PROBLEM DETAILS — For the records that follow, please set down exactly the lines between the one holding "C6: 1.5uF (+24V, AGND) -> 1.5uF (5V, AGND)" and the one holding "D201: LED (A", inclusive, and only those.

-- INPUT FOR THIS TASK follows --

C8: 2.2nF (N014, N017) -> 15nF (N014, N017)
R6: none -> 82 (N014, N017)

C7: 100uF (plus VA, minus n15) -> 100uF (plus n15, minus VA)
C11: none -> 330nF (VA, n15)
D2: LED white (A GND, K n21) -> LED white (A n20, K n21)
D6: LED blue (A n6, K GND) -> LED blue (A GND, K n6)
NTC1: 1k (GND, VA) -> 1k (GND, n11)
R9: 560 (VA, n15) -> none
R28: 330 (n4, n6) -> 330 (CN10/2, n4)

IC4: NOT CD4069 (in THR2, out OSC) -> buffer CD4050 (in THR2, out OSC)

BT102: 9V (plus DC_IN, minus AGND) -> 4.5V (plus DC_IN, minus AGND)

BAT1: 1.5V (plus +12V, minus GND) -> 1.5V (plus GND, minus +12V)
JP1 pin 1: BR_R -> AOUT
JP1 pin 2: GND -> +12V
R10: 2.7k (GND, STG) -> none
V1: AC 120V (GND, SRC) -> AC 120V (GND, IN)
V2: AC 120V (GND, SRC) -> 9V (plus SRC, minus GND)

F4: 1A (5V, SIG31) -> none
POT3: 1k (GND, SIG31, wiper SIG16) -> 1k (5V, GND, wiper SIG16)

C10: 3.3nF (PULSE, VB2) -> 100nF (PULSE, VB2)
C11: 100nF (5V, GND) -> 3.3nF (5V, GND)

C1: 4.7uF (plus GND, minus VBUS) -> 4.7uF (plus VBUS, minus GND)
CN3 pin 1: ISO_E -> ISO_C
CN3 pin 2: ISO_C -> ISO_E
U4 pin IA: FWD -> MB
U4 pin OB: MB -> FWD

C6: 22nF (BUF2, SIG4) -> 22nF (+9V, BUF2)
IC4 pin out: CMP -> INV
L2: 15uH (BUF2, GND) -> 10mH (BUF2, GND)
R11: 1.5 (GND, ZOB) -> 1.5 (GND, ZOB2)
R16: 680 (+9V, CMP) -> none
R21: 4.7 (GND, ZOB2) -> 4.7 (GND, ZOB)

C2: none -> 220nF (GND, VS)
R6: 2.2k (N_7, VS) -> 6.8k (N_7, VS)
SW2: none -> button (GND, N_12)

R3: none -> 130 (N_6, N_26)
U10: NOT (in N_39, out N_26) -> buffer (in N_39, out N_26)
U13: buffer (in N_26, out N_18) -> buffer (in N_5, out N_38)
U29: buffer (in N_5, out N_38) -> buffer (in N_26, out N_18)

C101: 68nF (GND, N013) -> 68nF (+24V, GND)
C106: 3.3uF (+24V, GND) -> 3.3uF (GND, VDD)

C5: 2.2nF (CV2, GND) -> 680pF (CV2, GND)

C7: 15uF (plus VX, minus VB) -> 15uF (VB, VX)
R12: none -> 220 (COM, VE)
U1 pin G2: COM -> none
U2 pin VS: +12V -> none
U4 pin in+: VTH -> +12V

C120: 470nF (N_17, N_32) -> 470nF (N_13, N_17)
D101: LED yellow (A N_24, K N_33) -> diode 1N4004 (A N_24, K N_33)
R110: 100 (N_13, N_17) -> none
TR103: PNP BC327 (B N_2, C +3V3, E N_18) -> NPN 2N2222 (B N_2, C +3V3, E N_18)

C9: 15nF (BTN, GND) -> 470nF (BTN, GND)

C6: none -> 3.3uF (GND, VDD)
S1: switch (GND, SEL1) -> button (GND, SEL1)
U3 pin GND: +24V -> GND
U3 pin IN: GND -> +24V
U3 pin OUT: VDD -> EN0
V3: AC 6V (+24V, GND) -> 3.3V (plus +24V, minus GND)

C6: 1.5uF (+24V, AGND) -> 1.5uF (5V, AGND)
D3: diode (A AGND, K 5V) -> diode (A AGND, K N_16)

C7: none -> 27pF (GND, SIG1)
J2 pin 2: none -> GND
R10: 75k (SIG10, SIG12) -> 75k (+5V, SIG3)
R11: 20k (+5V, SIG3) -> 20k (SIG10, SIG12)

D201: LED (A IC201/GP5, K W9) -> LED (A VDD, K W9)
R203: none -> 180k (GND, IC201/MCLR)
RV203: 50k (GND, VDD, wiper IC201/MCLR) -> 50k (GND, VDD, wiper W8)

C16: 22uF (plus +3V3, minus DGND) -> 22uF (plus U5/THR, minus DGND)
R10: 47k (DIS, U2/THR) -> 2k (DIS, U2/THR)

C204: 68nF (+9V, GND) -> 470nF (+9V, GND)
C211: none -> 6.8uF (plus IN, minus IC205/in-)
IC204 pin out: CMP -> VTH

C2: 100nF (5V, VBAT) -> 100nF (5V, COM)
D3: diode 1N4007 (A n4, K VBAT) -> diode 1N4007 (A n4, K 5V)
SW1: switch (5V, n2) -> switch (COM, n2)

-- INPUT FOR THIS TASK concluded --

WRITTEN ANSWER —
C6: 1.5uF (+24V, AGND) -> 1.5uF (5V, AGND)
D3: diode (A AGND, K 5V) -> diode (A AGND, K N_16)

C7: none -> 27pF (GND, SIG1)
J2 pin 2: none -> GND
R10: 75k (SIG10, SIG12) -> 75k (+5V, SIG3)
R11: 20k (+5V, SIG3) -> 20k (SIG10, SIG12)

D201: LED (A IC201/GP5, K W9) -> LED (A VDD, K W9)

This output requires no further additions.